Segment Open

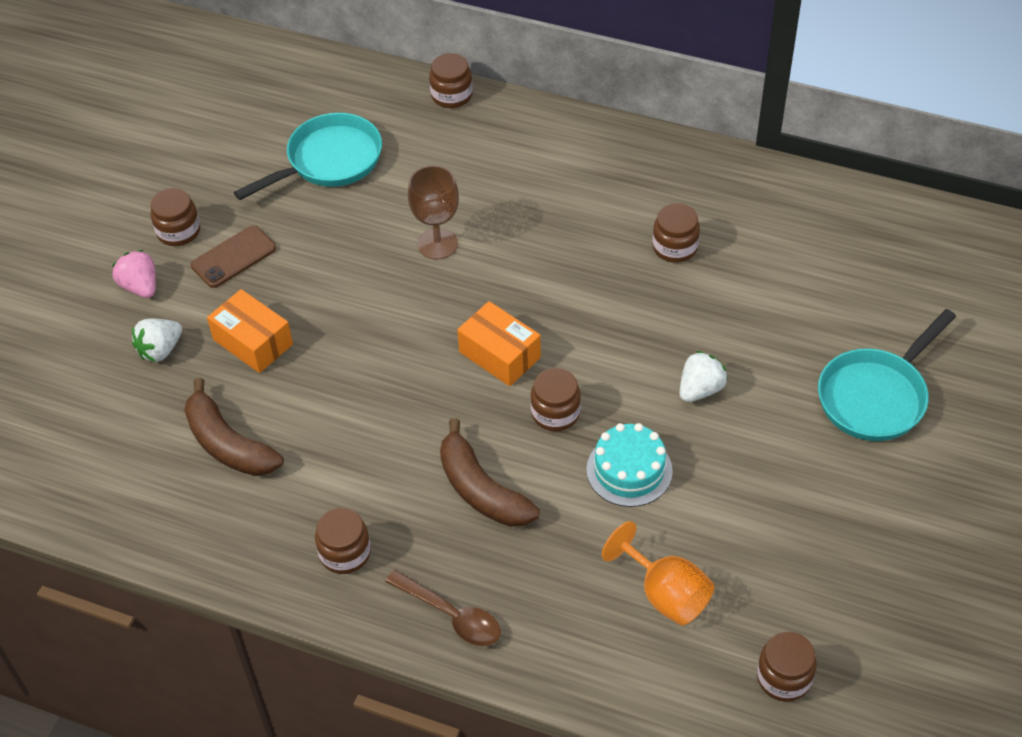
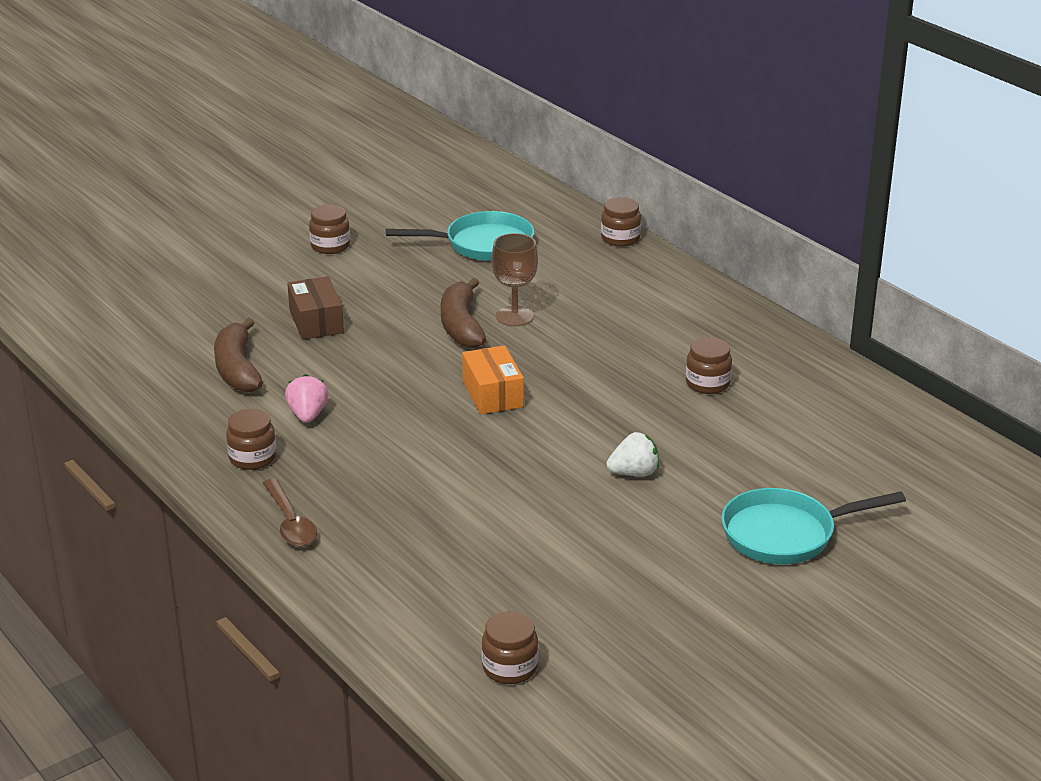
camera: 30 degrees right, 20 degrees down
(140, 287) = (271, 265): pink strawberry -> pink strawberry (308, 415)
(160, 350) = (247, 303): white strawberry -> none
(234, 257) = (354, 272): brown phone -> none
(253, 342) = (316, 321): orange box -> brown box
(481, 489) = (392, 463): brown banana -> brown banana (461, 325)
(555, 413) = (499, 442): brown jar -> none
(629, 470) = (521, 497): turquoise cake -> none
(665, 593) = (469, 578): orange goblet -> none

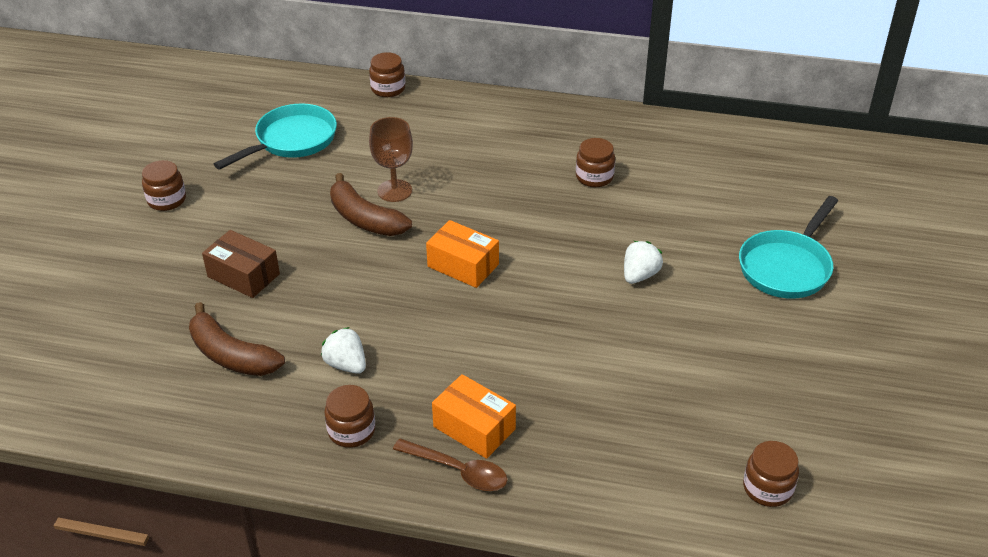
camera: 40 degrees left, 10 degrees up
(308, 415) = (346, 364): pink strawberry -> white strawberry
(341, 503) = (474, 428): none -> orange box

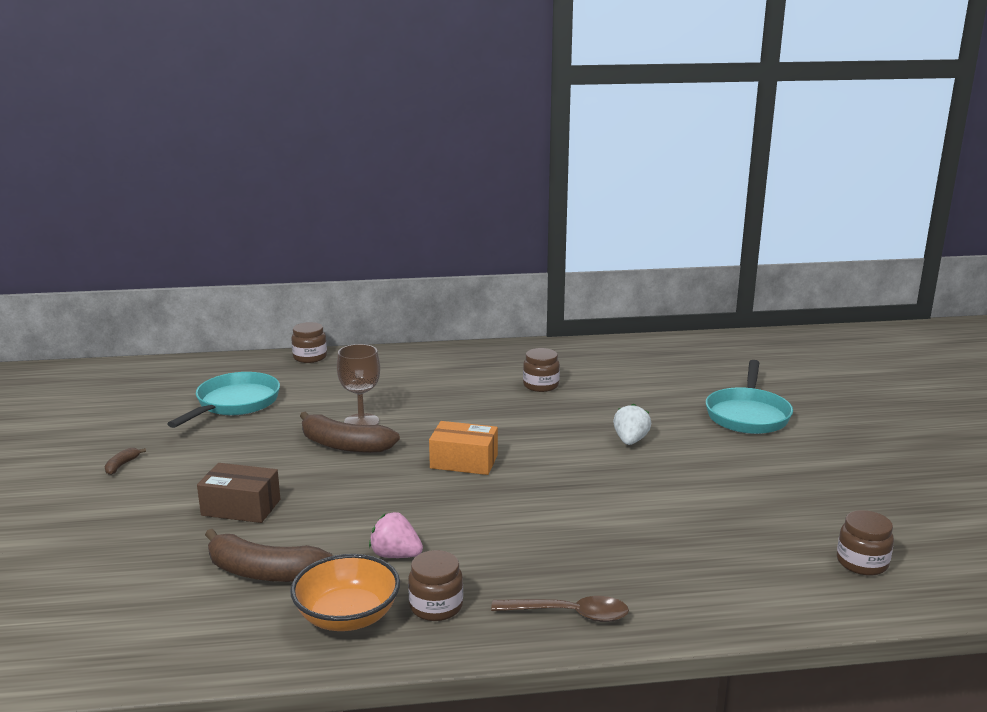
camera: 20 degrees left, 20 degrees down
(167, 200) = (122, 465): brown jar -> brown banana
(275, 421) = (347, 617): none -> orange bowl
(346, 364) = (396, 555): white strawberry -> pink strawberry
(474, 428) = (561, 577): orange box -> none

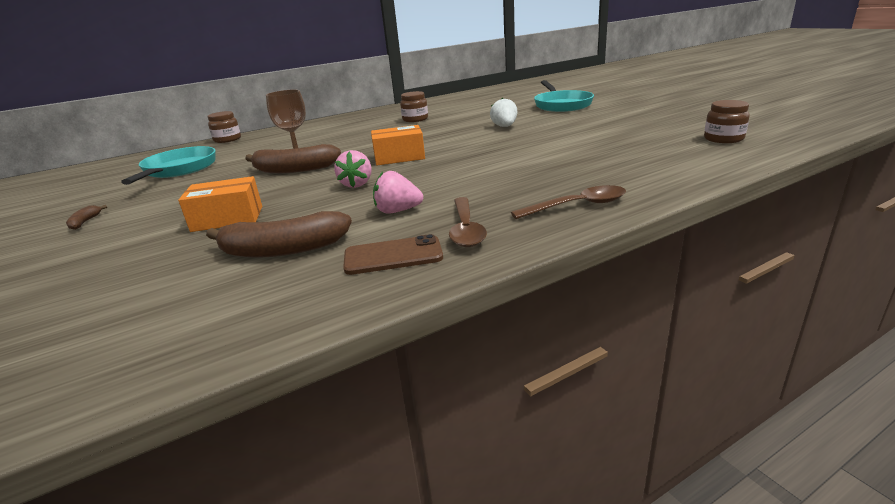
camera: 20 degrees left, 5 degrees up
(241, 507) = (227, 219): brown box -> orange box
(347, 617) = (393, 256): orange bowl -> brown phone
(388, 496) = (356, 184): none -> pink strawberry
(436, 606) = (466, 229): brown jar -> brown spoon

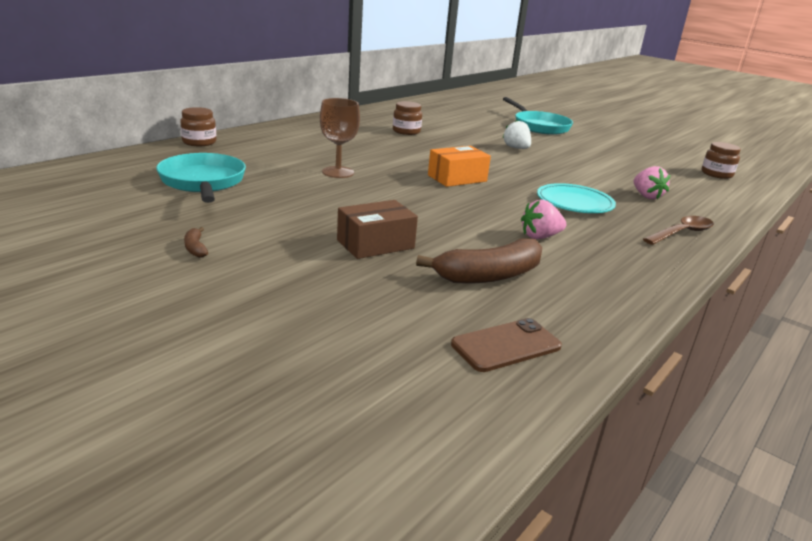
camera: 25 degrees left, 0 degrees up
(227, 219) = (375, 244): orange box -> brown box
(294, 170) = (359, 188): brown banana -> none
(356, 184) = (457, 208): pink strawberry -> pink strawberry (646, 196)
(393, 256) = (596, 278): brown phone -> brown phone (506, 345)
(466, 229) = (622, 254): brown spoon -> none
(489, 176) = (574, 203): none -> turquoise plate

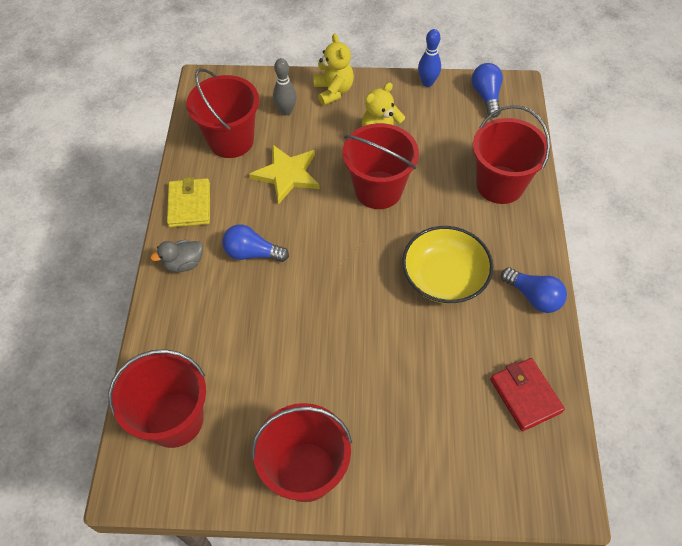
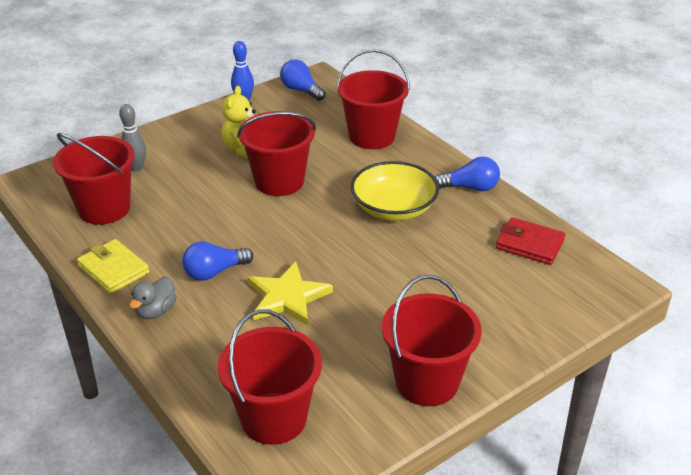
camera: 40 degrees left, 20 degrees down
(287, 174) = (186, 207): yellow star -> yellow star (287, 297)
(333, 91) = (166, 137): yellow teddy bear -> none

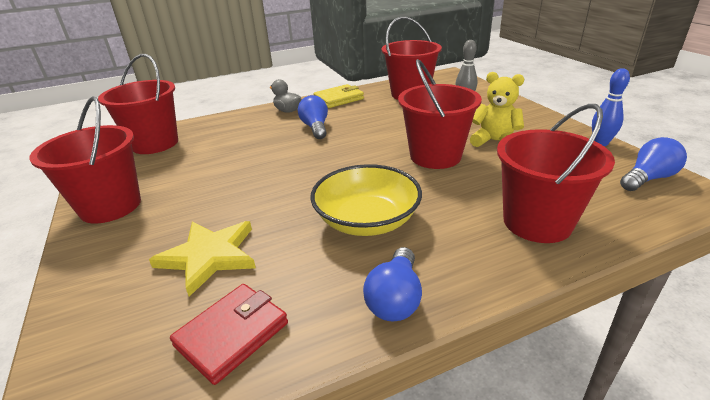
camera: 105 degrees right, 5 degrees down
(287, 297) = (265, 153): yellow star -> yellow star (209, 256)

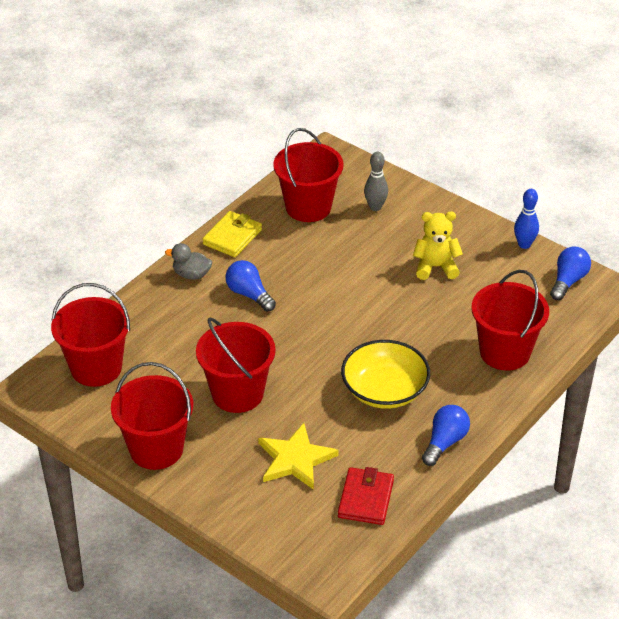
camera: 30 degrees left, 10 degrees up
(395, 298) = (445, 442): blue light bulb -> blue light bulb turned 135 degrees counterclockwise
(435, 156) = (394, 302): red bucket -> red bucket (237, 393)

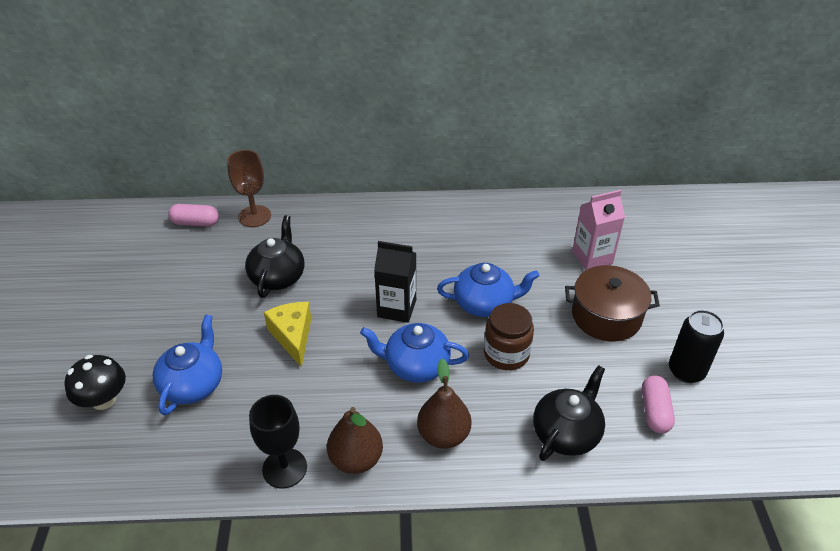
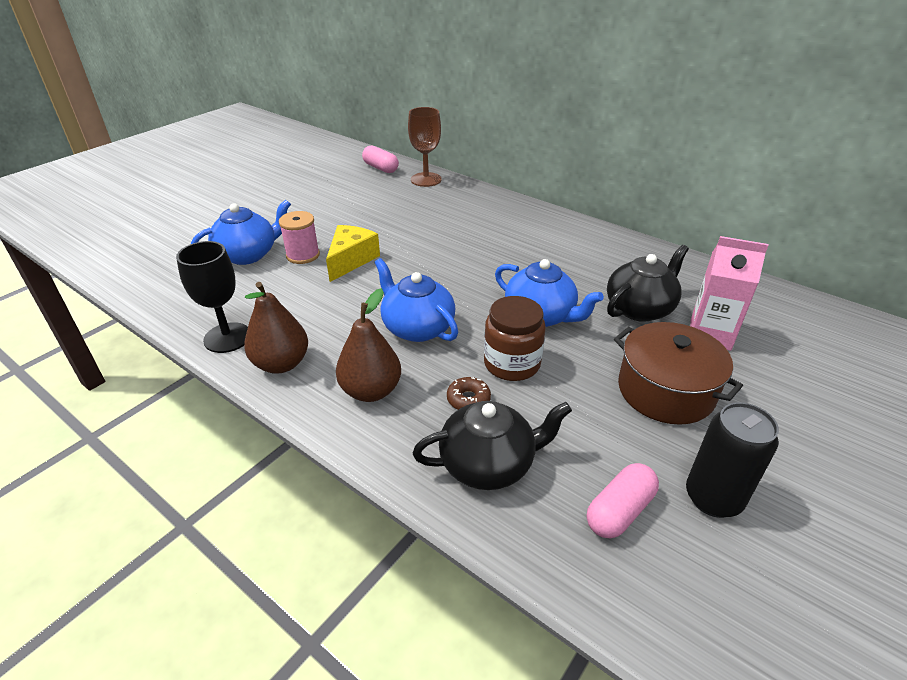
camera: 40 degrees right, 5 degrees down
(103, 399) = (189, 236): black mushroom -> none
(244, 356) = (303, 255): none -> pink spool
(278, 277) = (392, 220): black teapot -> black teapot (640, 308)
(397, 308) = (455, 281): black carton -> none
(509, 398) = (468, 399): none -> brown donut

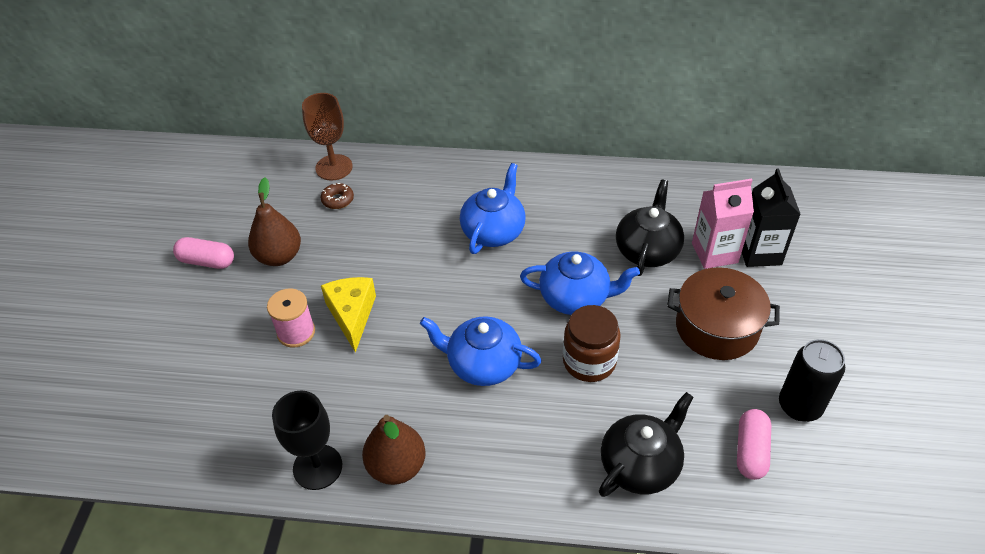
camera: 30 degrees left, 10 degrees up
(248, 254) = (236, 359): blue teapot -> blue teapot (493, 231)
(371, 391) = (499, 450): brown pear -> brown pear (279, 256)
(380, 168) = (268, 170): pink capsule -> pink capsule (207, 261)
(468, 399) = (582, 415): brown donut -> brown donut (338, 200)
(762, 352) = (759, 252): none -> black carton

Segment Closed

Word for word, return the records shown above without their pictures.

camera: 30 degrees right, 20 degrees down
(140, 287) = (271, 265): pink strawberry -> pink strawberry (308, 415)
(160, 350) = (247, 303): white strawberry -> none
(234, 257) = (354, 272): brown phone -> none
(253, 342) = (316, 321): orange box -> brown box
(481, 489) = (392, 463): brown banana -> brown banana (461, 325)
(555, 413) = (499, 442): brown jar -> none
(629, 470) = (521, 497): turquoise cake -> none
(665, 593) = (469, 578): orange goblet -> none

camera: 40 degrees left, 10 degrees up
(308, 415) = (346, 364): pink strawberry -> white strawberry
(341, 503) = (474, 428): none -> orange box

camera: 20 degrees left, 20 degrees down
(167, 200) = (122, 465): brown jar -> brown banana
(275, 421) = (347, 617): none -> orange bowl
(346, 364) = (396, 555): white strawberry -> pink strawberry
(474, 428) = (561, 577): orange box -> none

camera: 20 degrees left, 5 degrees up
(241, 507) = (227, 219): brown box -> orange box
(347, 617) = (393, 256): orange bowl -> brown phone
(388, 496) = (356, 184): none -> pink strawberry
(436, 606) = (466, 229): brown jar -> brown spoon

camera: 25 degrees left, 0 degrees up
(227, 219) = (375, 244): orange box -> brown box
(294, 170) = (359, 188): brown banana -> none
(356, 184) = (457, 208): pink strawberry -> pink strawberry (646, 196)
(393, 256) = (596, 278): brown phone -> brown phone (506, 345)
(466, 229) = (622, 254): brown spoon -> none
(489, 176) = (574, 203): none -> turquoise plate

camera: 40 degrees left, 20 degrees down
(287, 174) = (186, 207): yellow star -> yellow star (287, 297)
(333, 91) = (166, 137): yellow teddy bear -> none

camera: 105 degrees right, 5 degrees down
(287, 297) = (265, 153): yellow star -> yellow star (209, 256)

camera: 30 degrees left, 10 degrees up
(395, 298) = (445, 442): blue light bulb -> blue light bulb turned 135 degrees counterclockwise
(435, 156) = (394, 302): red bucket -> red bucket (237, 393)

camera: 40 degrees right, 5 degrees down
(103, 399) = (189, 236): black mushroom -> none
(244, 356) = (303, 255): none -> pink spool
(278, 277) = (392, 220): black teapot -> black teapot (640, 308)
(397, 308) = (455, 281): black carton -> none
(509, 398) = (468, 399): none -> brown donut

camera: 30 degrees left, 10 degrees up
(248, 254) = (236, 359): blue teapot -> blue teapot (493, 231)
(371, 391) = (499, 450): brown pear -> brown pear (279, 256)
(380, 168) = (268, 170): pink capsule -> pink capsule (207, 261)
(468, 399) = (582, 415): brown donut -> brown donut (338, 200)
(762, 352) = (759, 252): none -> black carton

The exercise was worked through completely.